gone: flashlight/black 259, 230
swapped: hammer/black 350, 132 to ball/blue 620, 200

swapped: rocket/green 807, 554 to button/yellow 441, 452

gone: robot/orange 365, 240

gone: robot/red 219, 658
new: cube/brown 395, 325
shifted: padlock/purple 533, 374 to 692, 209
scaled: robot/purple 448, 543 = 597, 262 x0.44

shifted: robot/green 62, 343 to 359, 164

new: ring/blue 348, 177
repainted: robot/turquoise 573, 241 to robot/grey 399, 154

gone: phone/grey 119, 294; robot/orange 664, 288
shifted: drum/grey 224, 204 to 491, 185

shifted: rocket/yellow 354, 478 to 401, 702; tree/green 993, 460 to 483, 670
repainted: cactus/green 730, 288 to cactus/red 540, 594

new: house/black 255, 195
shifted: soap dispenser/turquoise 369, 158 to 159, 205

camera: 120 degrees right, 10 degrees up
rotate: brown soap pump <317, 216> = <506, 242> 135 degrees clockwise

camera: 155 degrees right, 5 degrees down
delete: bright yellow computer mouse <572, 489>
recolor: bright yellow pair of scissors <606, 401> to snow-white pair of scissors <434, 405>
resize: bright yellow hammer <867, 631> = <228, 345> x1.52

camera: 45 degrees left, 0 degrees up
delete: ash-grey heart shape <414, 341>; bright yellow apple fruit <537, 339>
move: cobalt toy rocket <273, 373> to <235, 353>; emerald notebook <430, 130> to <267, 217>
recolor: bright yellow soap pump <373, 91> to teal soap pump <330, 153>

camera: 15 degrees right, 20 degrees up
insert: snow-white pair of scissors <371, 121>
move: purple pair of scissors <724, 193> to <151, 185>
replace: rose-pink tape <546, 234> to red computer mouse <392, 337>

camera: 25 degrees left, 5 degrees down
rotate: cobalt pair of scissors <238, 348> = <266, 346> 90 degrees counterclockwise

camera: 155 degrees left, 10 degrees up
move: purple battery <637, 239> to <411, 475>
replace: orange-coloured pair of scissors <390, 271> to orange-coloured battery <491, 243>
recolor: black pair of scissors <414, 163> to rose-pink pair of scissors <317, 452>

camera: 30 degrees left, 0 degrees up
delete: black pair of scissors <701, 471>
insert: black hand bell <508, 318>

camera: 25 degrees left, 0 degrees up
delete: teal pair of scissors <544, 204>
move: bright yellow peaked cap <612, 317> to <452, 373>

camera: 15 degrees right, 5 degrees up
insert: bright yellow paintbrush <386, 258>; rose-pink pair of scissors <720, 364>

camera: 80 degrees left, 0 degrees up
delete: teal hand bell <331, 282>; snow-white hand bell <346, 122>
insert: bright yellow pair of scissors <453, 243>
--------------------------------
Would you please write out the entries again exactly?

gone: flashlight/black 259, 230
swapped: hammer/black 350, 132 to ball/blue 620, 200

swapped: rocket/green 807, 554 to button/yellow 441, 452

gone: robot/orange 365, 240

gone: robot/red 219, 658
new: cube/brown 395, 325
shifted: padlock/purple 533, 374 to 692, 209
scaled: robot/purple 448, 543 = 597, 262 x0.44

shifted: robot/green 62, 343 to 359, 164

new: ring/blue 348, 177
repainted: robot/turquoise 573, 241 to robot/grey 399, 154

gone: phone/grey 119, 294; robot/orange 664, 288
shifted: drum/grey 224, 204 to 491, 185

shifted: rocket/yellow 354, 478 to 401, 702; tree/green 993, 460 to 483, 670
repainted: cactus/green 730, 288 to cactus/red 540, 594

new: house/black 255, 195
shifted: soap dispenser/turquoise 369, 158 to 159, 205

camera: 120 degrees right, 10 degrees up
rotate: brown soap pump <317, 216> = <506, 242> 135 degrees clockwise

camera: 155 degrees right, 5 degrees down
delete: bright yellow computer mouse <572, 489>
recolor: bright yellow pair of scissors <606, 401> to snow-white pair of scissors <434, 405>
resize: bright yellow hammer <867, 631> = <228, 345> x1.52

camera: 45 degrees left, 0 degrees up
delete: ash-grey heart shape <414, 341>; bright yellow apple fruit <537, 339>
move: cobalt toy rocket <273, 373> to <235, 353>; emerald notebook <430, 130> to <267, 217>
recolor: bright yellow soap pump <373, 91> to teal soap pump <330, 153>

camera: 15 degrees right, 20 degrees up
insert: snow-white pair of scissors <371, 121>
move: purple pair of scissors <724, 193> to <151, 185>
replace: rose-pink tape <546, 234> to red computer mouse <392, 337>

camera: 25 degrees left, 5 degrees down
rotate: cobalt pair of scissors <238, 348> = <266, 346> 90 degrees counterclockwise

camera: 155 degrees left, 10 degrees up
move: purple battery <637, 239> to <411, 475>
replace: orange-coloured pair of scissors <390, 271> to orange-coloured battery <491, 243>
recolor: black pair of scissors <414, 163> to rose-pink pair of scissors <317, 452>

camera: 30 degrees left, 0 degrees up
delete: black pair of scissors <701, 471>
insert: black hand bell <508, 318>

camera: 25 degrees left, 0 degrees up
delete: teal pair of scissors <544, 204>
move: bright yellow peaked cap <612, 317> to <452, 373>

camera: 15 degrees right, 5 degrees up
insert: bright yellow paintbrush <386, 258>; rose-pink pair of scissors <720, 364>

camera: 80 degrees left, 0 degrees up
delete: teal hand bell <331, 282>; snow-white hand bell <346, 122>
insert: bright yellow pair of scissors <453, 243>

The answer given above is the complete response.